# TASK INSTRUCTIONS
From the line containing "cyan arrow at" to the end of the records below, both included, every line should be repeated exactly; pictures should be dropped.

»»

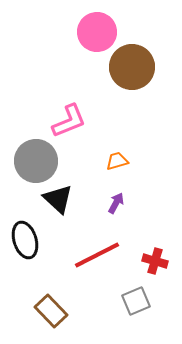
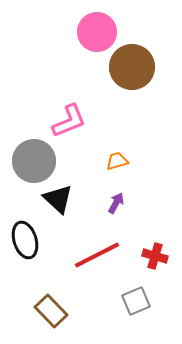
gray circle: moved 2 px left
red cross: moved 5 px up
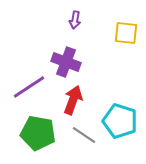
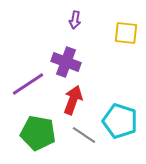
purple line: moved 1 px left, 3 px up
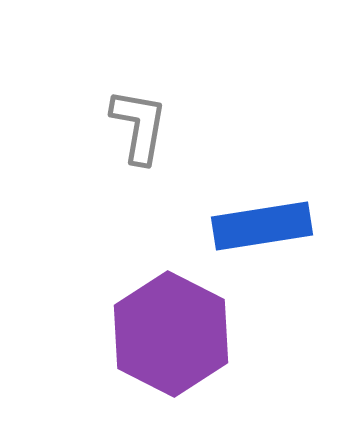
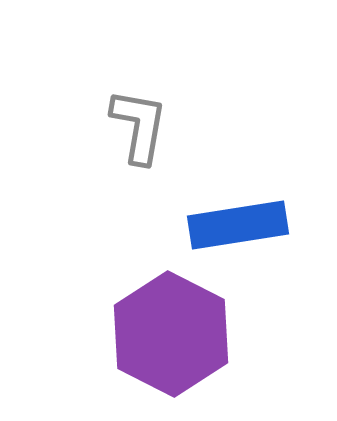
blue rectangle: moved 24 px left, 1 px up
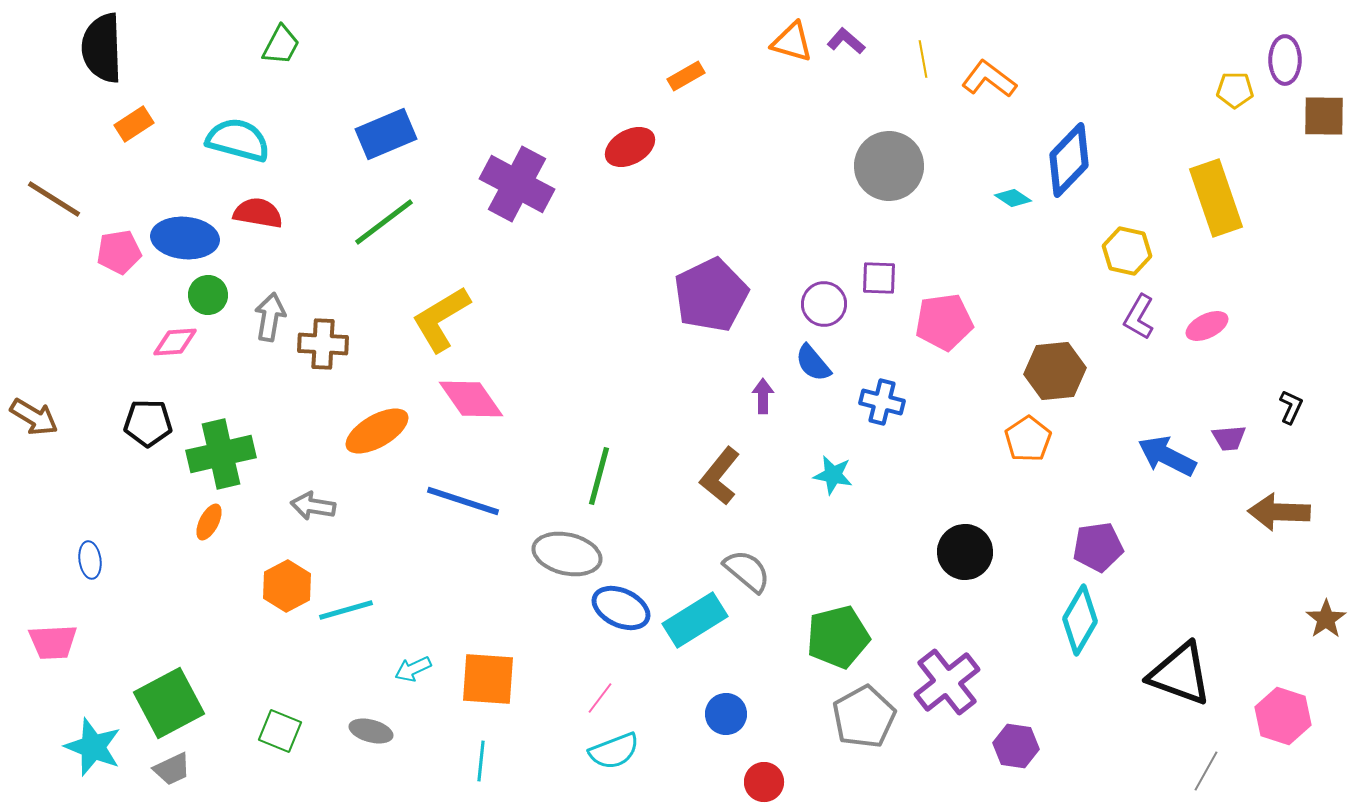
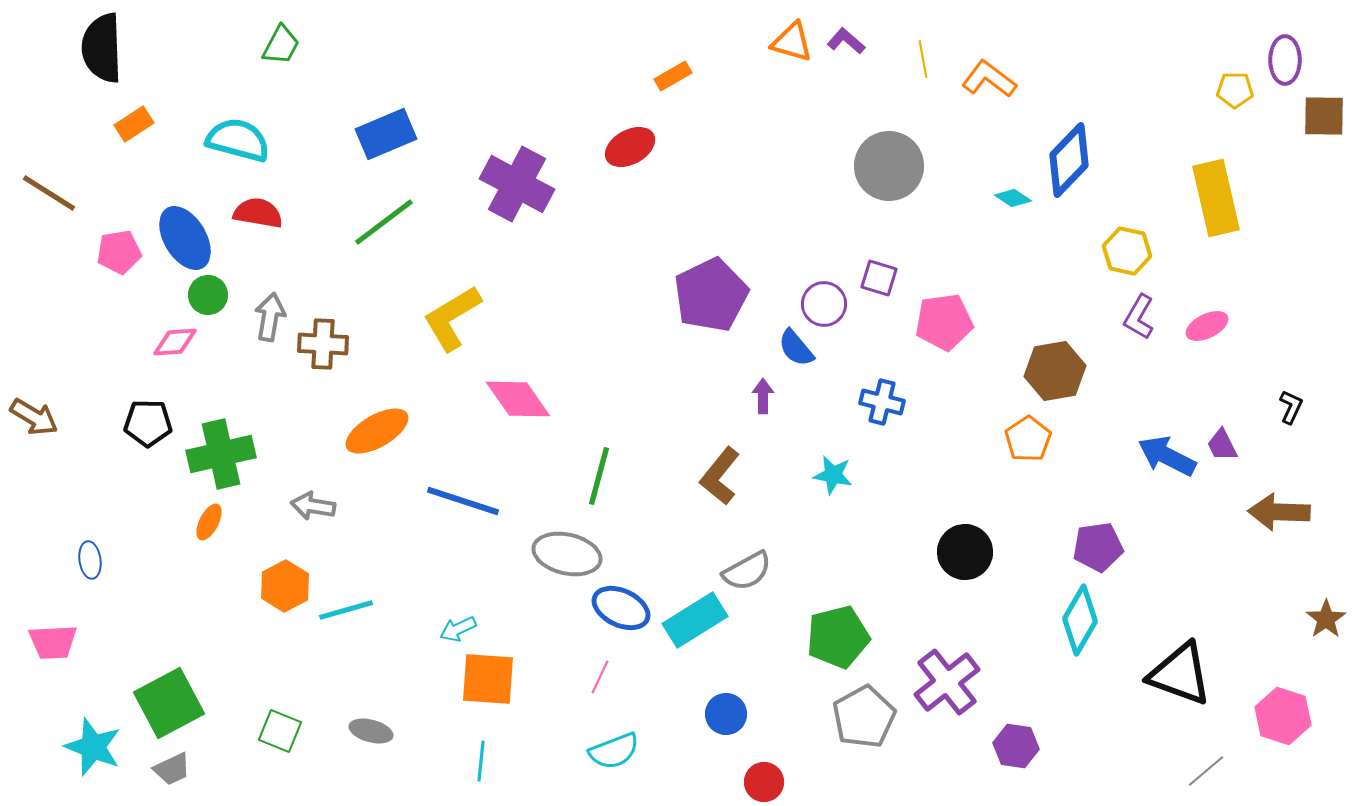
orange rectangle at (686, 76): moved 13 px left
yellow rectangle at (1216, 198): rotated 6 degrees clockwise
brown line at (54, 199): moved 5 px left, 6 px up
blue ellipse at (185, 238): rotated 54 degrees clockwise
purple square at (879, 278): rotated 15 degrees clockwise
yellow L-shape at (441, 319): moved 11 px right, 1 px up
blue semicircle at (813, 363): moved 17 px left, 15 px up
brown hexagon at (1055, 371): rotated 4 degrees counterclockwise
pink diamond at (471, 399): moved 47 px right
purple trapezoid at (1229, 438): moved 7 px left, 7 px down; rotated 69 degrees clockwise
gray semicircle at (747, 571): rotated 111 degrees clockwise
orange hexagon at (287, 586): moved 2 px left
cyan arrow at (413, 669): moved 45 px right, 40 px up
pink line at (600, 698): moved 21 px up; rotated 12 degrees counterclockwise
gray line at (1206, 771): rotated 21 degrees clockwise
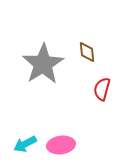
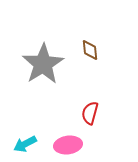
brown diamond: moved 3 px right, 2 px up
red semicircle: moved 12 px left, 24 px down
pink ellipse: moved 7 px right
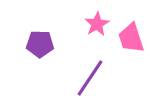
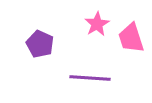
purple pentagon: rotated 24 degrees clockwise
purple line: rotated 60 degrees clockwise
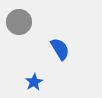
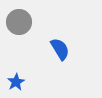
blue star: moved 18 px left
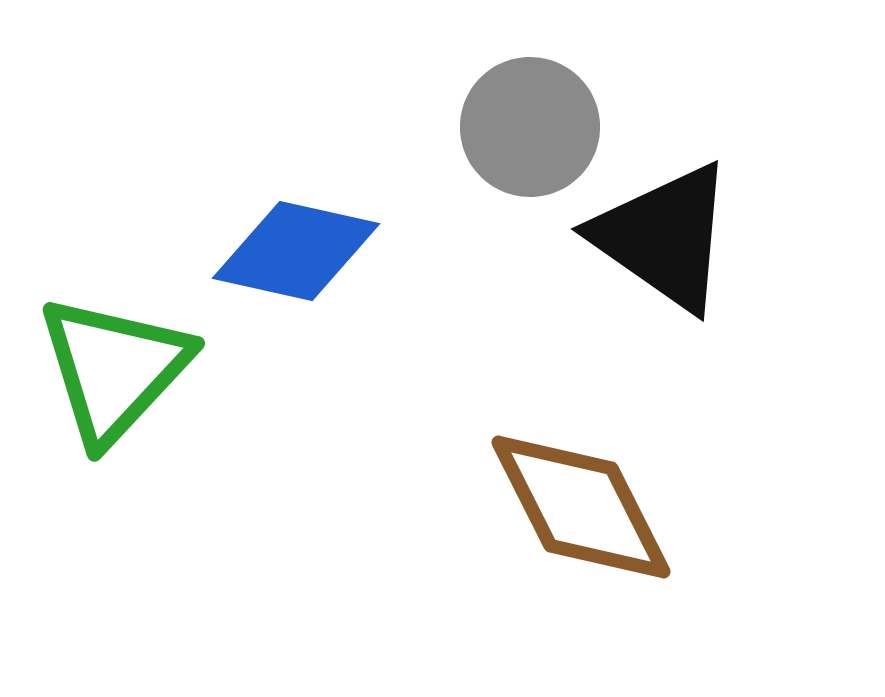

««

# ANSWER BELOW
cyan arrow at (413, 669): moved 45 px right, 40 px up
pink line at (600, 698): moved 21 px up; rotated 12 degrees counterclockwise
gray line at (1206, 771): rotated 21 degrees clockwise
brown diamond: moved 3 px right, 2 px up
red semicircle: moved 12 px left, 24 px down
pink ellipse: moved 7 px right
purple pentagon: rotated 24 degrees clockwise
purple line: rotated 60 degrees clockwise
blue star: moved 18 px left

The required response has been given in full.